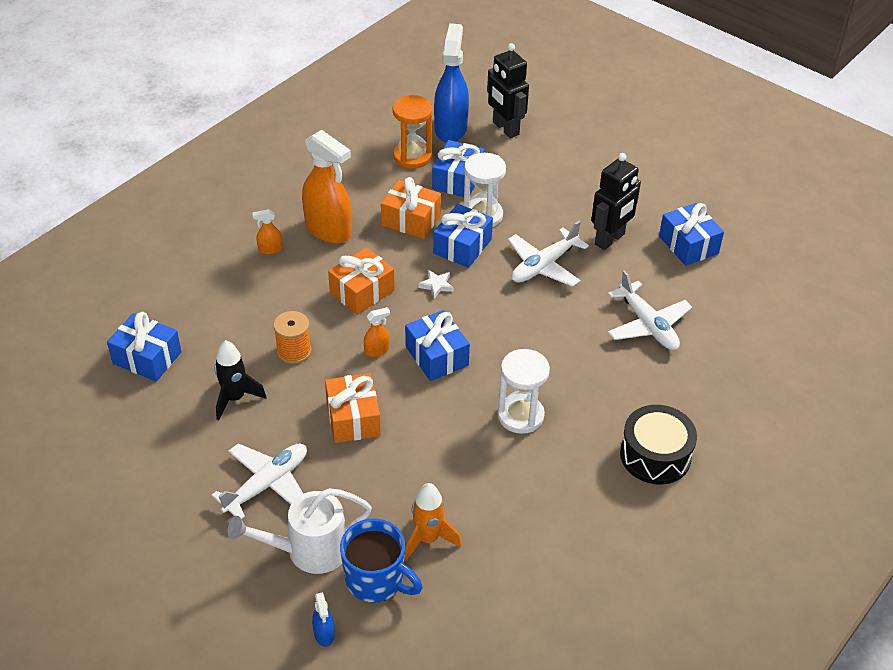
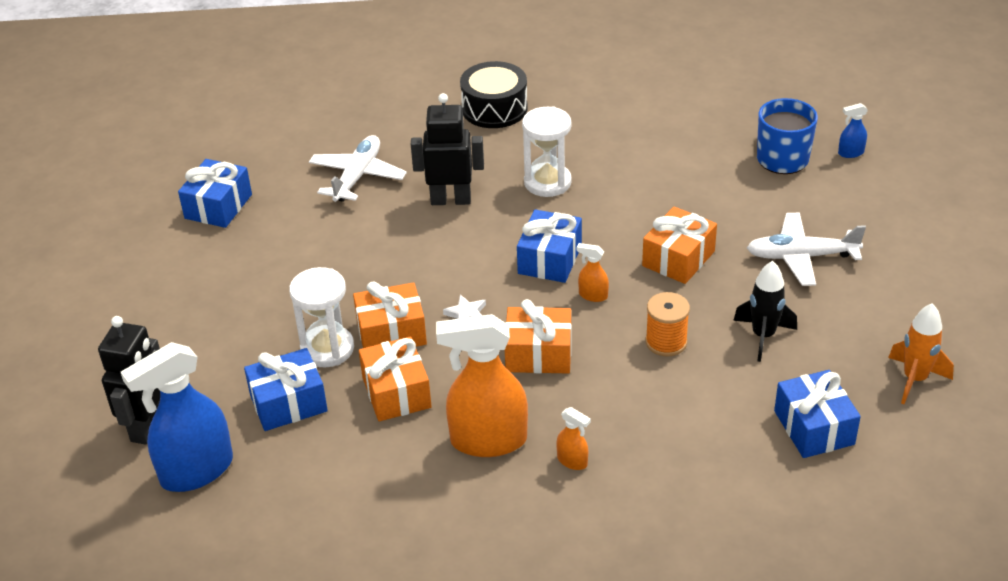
camera: 130 degrees left, 5 degrees down
(309, 550) = (812, 199): white watering can -> none
(324, 634) = (850, 153): blue spray bottle -> blue spray bottle turned 135 degrees counterclockwise
(328, 230) = (488, 440): orange spray bottle -> orange spray bottle turned 90 degrees counterclockwise
(412, 156) = (287, 465): orange hourglass -> none
(428, 539) = (717, 157): orange rocket -> orange rocket (914, 379)
(462, 246) = (391, 333): blue gift -> orange gift
(543, 266) = (354, 269): white plane -> none
(610, 239) = (265, 252): black robot -> black robot (450, 200)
☆ ☆ ☆
Directions:
Your answer must be the lines from the one holding "(324, 634) = (850, 153): blue" to the end of the listing above, exactly as written and nothing else.

Answer to this exercise:
(324, 634) = (850, 153): blue spray bottle -> blue spray bottle turned 135 degrees counterclockwise
(328, 230) = (488, 440): orange spray bottle -> orange spray bottle turned 90 degrees counterclockwise
(412, 156) = (287, 465): orange hourglass -> none
(428, 539) = (717, 157): orange rocket -> orange rocket (914, 379)
(462, 246) = (391, 333): blue gift -> orange gift
(543, 266) = (354, 269): white plane -> none
(610, 239) = (265, 252): black robot -> black robot (450, 200)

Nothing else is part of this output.